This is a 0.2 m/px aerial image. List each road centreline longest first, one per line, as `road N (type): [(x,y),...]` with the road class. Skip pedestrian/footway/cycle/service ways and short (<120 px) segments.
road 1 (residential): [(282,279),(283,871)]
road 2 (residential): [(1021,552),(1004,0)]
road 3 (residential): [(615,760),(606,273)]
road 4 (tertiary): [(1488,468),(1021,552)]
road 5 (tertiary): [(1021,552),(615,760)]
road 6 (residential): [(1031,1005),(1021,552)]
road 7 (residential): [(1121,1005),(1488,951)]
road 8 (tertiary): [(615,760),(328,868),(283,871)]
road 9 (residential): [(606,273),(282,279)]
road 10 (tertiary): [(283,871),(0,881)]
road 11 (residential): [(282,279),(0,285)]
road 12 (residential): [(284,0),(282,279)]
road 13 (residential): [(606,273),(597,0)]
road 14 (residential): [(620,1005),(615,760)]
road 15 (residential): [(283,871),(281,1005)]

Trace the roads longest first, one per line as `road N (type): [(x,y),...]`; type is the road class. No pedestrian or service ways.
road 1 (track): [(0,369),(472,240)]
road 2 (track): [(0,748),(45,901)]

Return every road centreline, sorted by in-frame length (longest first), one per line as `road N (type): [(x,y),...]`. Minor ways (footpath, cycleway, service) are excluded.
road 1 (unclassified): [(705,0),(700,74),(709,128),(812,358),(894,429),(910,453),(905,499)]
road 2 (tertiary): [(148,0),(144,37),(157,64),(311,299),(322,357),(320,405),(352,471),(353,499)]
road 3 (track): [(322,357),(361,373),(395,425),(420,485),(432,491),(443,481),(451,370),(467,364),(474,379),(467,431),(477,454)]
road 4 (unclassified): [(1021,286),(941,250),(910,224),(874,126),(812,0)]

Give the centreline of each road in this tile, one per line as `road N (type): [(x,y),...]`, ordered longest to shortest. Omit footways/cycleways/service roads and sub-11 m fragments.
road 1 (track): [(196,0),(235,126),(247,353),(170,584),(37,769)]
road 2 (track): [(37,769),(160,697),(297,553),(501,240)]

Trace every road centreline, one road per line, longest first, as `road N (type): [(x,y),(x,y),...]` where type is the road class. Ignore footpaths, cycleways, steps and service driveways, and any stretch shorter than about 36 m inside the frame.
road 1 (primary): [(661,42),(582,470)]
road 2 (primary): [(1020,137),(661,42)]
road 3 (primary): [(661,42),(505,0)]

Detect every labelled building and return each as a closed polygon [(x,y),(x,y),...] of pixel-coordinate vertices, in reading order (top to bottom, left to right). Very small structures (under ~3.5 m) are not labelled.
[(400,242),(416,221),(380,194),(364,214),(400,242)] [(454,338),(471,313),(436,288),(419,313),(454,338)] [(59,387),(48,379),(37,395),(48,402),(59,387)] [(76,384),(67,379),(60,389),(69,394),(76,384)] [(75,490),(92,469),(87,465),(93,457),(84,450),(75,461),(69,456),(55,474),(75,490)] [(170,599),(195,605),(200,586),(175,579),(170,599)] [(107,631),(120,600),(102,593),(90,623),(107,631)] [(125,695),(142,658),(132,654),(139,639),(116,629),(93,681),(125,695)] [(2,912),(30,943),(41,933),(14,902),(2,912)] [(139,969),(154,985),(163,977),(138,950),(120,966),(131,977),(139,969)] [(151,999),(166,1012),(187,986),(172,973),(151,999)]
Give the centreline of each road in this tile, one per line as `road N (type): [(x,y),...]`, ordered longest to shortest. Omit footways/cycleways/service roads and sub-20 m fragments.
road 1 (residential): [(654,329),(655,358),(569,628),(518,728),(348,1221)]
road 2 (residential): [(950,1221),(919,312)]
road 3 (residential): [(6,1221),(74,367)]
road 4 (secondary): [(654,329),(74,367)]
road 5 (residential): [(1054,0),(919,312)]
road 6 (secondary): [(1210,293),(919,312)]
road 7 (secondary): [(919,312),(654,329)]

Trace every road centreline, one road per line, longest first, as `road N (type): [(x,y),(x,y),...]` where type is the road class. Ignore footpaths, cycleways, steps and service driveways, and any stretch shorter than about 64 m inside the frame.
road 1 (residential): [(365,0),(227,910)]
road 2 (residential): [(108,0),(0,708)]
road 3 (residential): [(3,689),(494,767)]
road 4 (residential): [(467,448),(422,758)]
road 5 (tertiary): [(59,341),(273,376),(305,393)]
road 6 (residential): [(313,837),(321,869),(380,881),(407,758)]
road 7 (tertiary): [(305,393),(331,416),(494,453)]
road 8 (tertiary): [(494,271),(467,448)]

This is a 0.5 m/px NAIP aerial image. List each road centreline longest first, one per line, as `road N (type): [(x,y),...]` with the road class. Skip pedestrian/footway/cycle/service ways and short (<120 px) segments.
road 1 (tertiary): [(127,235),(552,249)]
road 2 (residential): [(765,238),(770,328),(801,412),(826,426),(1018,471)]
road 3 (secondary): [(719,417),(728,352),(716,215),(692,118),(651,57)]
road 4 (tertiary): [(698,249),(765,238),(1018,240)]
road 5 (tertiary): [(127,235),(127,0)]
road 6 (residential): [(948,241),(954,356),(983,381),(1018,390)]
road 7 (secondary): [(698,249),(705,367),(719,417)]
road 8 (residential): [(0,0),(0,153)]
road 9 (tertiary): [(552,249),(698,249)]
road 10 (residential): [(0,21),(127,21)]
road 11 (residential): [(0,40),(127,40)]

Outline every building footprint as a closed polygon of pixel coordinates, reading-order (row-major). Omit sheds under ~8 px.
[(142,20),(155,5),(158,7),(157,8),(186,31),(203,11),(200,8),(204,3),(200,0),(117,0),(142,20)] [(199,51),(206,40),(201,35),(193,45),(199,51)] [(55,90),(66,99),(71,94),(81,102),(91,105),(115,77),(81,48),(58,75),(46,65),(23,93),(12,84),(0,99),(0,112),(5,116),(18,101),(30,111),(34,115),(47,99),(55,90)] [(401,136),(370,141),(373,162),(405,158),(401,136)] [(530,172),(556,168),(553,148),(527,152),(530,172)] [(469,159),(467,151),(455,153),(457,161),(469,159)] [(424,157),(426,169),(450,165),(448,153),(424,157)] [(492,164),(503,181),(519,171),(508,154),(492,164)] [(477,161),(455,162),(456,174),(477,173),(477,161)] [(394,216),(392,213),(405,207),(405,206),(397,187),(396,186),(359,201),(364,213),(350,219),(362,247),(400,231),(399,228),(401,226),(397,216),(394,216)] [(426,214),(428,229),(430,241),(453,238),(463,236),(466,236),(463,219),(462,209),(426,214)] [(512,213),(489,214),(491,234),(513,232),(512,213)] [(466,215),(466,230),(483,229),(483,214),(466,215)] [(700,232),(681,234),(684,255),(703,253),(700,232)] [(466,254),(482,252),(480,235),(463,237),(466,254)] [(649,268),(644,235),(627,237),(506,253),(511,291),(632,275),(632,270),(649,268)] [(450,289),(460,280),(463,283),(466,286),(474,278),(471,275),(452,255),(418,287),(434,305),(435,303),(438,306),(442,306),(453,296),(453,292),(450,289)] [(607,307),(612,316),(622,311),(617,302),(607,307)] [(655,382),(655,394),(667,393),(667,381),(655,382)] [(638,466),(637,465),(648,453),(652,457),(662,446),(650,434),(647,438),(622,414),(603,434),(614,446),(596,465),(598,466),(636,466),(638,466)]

» Task to complete:
Would you set the entries down again, exactly as they were written?

» Answer space:
This is a 0.2 m/px aerial image. List each road centreline longest first, one per line, as `road N (type): [(x,y),...]` with the road class. Skip pedestrian/footway/cycle/service ways and short (<120 px) segments.
road 1 (residential): [(282,279),(283,871)]
road 2 (residential): [(1021,552),(1004,0)]
road 3 (residential): [(615,760),(606,273)]
road 4 (tertiary): [(1488,468),(1021,552)]
road 5 (tertiary): [(1021,552),(615,760)]
road 6 (residential): [(1031,1005),(1021,552)]
road 7 (residential): [(1121,1005),(1488,951)]
road 8 (tertiary): [(615,760),(328,868),(283,871)]
road 9 (residential): [(606,273),(282,279)]
road 10 (tertiary): [(283,871),(0,881)]
road 11 (residential): [(282,279),(0,285)]
road 12 (residential): [(284,0),(282,279)]
road 13 (residential): [(606,273),(597,0)]
road 14 (residential): [(620,1005),(615,760)]
road 15 (residential): [(283,871),(281,1005)]

Trace the roads longest first, one per line as `road N (type): [(x,y),...]`; type is the road class. No pedestrian or service ways.
road 1 (track): [(0,369),(472,240)]
road 2 (track): [(0,748),(45,901)]

Return every road centreline, sorted by in-frame length (longest first), one per line as `road N (type): [(x,y),...]`. Minor ways (footpath, cycleway, service) are excluded.
road 1 (unclassified): [(705,0),(700,74),(709,128),(812,358),(894,429),(910,453),(905,499)]
road 2 (tertiary): [(148,0),(144,37),(157,64),(311,299),(322,357),(320,405),(352,471),(353,499)]
road 3 (track): [(322,357),(361,373),(395,425),(420,485),(432,491),(443,481),(451,370),(467,364),(474,379),(467,431),(477,454)]
road 4 (unclassified): [(1021,286),(941,250),(910,224),(874,126),(812,0)]

Give the centreline of each road in this tile, one per line as `road N (type): [(x,y),...]`, ordered longest to shortest. Omit footways/cycleways/service roads and sub-11 m fragments.
road 1 (track): [(196,0),(235,126),(247,353),(170,584),(37,769)]
road 2 (track): [(37,769),(160,697),(297,553),(501,240)]

Trace every road centreline, one road per line, longest first, as `road N (type): [(x,y),(x,y),...]` where type is the road class. Ignore footpaths, cycleways, steps and service driveways, and any stretch shorter than about 36 m inside the frame.
road 1 (primary): [(661,42),(582,470)]
road 2 (primary): [(1020,137),(661,42)]
road 3 (primary): [(661,42),(505,0)]

Detect every labelled building and return each as a closed polygon [(x,y),(x,y),...] of pixel-coordinate vertices, in reading order (top to bottom, left to right). Very small structures (under ~3.5 m) are not labelled.
[(400,242),(416,221),(380,194),(364,214),(400,242)] [(454,338),(471,313),(436,288),(419,313),(454,338)] [(59,387),(48,379),(37,395),(48,402),(59,387)] [(76,384),(67,379),(60,389),(69,394),(76,384)] [(75,490),(92,469),(87,465),(93,457),(84,450),(75,461),(69,456),(55,474),(75,490)] [(170,599),(195,605),(200,586),(175,579),(170,599)] [(107,631),(120,600),(102,593),(90,623),(107,631)] [(125,695),(142,658),(132,654),(139,639),(116,629),(93,681),(125,695)] [(2,912),(30,943),(41,933),(14,902),(2,912)] [(139,969),(154,985),(163,977),(138,950),(120,966),(131,977),(139,969)] [(151,999),(166,1012),(187,986),(172,973),(151,999)]
Give the centreline of each road in this tile, one per line as `road N (type): [(x,y),...]`, ordered longest to shortest. Omit footways/cycleways/service roads and sub-20 m fragments.
road 1 (residential): [(654,329),(655,358),(569,628),(518,728),(348,1221)]
road 2 (residential): [(950,1221),(919,312)]
road 3 (residential): [(6,1221),(74,367)]
road 4 (secondary): [(654,329),(74,367)]
road 5 (residential): [(1054,0),(919,312)]
road 6 (secondary): [(1210,293),(919,312)]
road 7 (secondary): [(919,312),(654,329)]

Trace every road centreline, one road per line, longest first, as `road N (type): [(x,y),(x,y),...]` where type is the road class. Ignore footpaths, cycleways, steps and service driveways, and any stretch shorter than about 64 m inside the frame.
road 1 (residential): [(365,0),(227,910)]
road 2 (residential): [(108,0),(0,708)]
road 3 (residential): [(3,689),(494,767)]
road 4 (residential): [(467,448),(422,758)]
road 5 (tertiary): [(59,341),(273,376),(305,393)]
road 6 (residential): [(313,837),(321,869),(380,881),(407,758)]
road 7 (tertiary): [(305,393),(331,416),(494,453)]
road 8 (tertiary): [(494,271),(467,448)]

This is a 0.5 m/px NAIP aerial image. List each road centreline longest first, one per line, as `road N (type): [(x,y),...]` with the road class. Skip pedestrian/footway/cycle/service ways and short (<120 px) segments.
road 1 (tertiary): [(127,235),(552,249)]
road 2 (residential): [(765,238),(770,328),(801,412),(826,426),(1018,471)]
road 3 (secondary): [(719,417),(728,352),(716,215),(692,118),(651,57)]
road 4 (tertiary): [(698,249),(765,238),(1018,240)]
road 5 (tertiary): [(127,235),(127,0)]
road 6 (residential): [(948,241),(954,356),(983,381),(1018,390)]
road 7 (secondary): [(698,249),(705,367),(719,417)]
road 8 (residential): [(0,0),(0,153)]
road 9 (tertiary): [(552,249),(698,249)]
road 10 (residential): [(0,21),(127,21)]
road 11 (residential): [(0,40),(127,40)]

Outline every building footprint as a closed polygon of pixel coordinates, reading-order (row-major). Omit sheds under ~8 px.
[(142,20),(155,5),(158,7),(157,8),(186,31),(203,11),(200,8),(204,3),(200,0),(117,0),(142,20)] [(199,51),(206,40),(201,35),(193,45),(199,51)] [(55,90),(66,99),(71,94),(81,102),(91,105),(115,77),(81,48),(58,75),(46,65),(23,93),(12,84),(0,99),(0,112),(5,116),(18,101),(30,111),(34,115),(47,99),(55,90)] [(401,136),(370,141),(373,162),(405,158),(401,136)] [(530,172),(556,168),(553,148),(527,152),(530,172)] [(469,159),(467,151),(455,153),(457,161),(469,159)] [(424,157),(426,169),(450,165),(448,153),(424,157)] [(492,164),(503,181),(519,171),(508,154),(492,164)] [(477,161),(455,162),(456,174),(477,173),(477,161)] [(394,216),(392,213),(405,207),(405,206),(397,187),(396,186),(359,201),(364,213),(350,219),(362,247),(400,231),(399,228),(401,226),(397,216),(394,216)] [(426,214),(428,229),(430,241),(453,238),(463,236),(466,236),(463,219),(462,209),(426,214)] [(512,213),(489,214),(491,234),(513,232),(512,213)] [(466,215),(466,230),(483,229),(483,214),(466,215)] [(700,232),(681,234),(684,255),(703,253),(700,232)] [(466,254),(482,252),(480,235),(463,237),(466,254)] [(649,268),(644,235),(627,237),(506,253),(511,291),(632,275),(632,270),(649,268)] [(450,289),(460,280),(463,283),(466,286),(474,278),(471,275),(452,255),(418,287),(434,305),(435,303),(438,306),(442,306),(453,296),(453,292),(450,289)] [(607,307),(612,316),(622,311),(617,302),(607,307)] [(655,382),(655,394),(667,393),(667,381),(655,382)] [(638,466),(637,465),(648,453),(652,457),(662,446),(650,434),(647,438),(622,414),(603,434),(614,446),(596,465),(598,466),(636,466),(638,466)]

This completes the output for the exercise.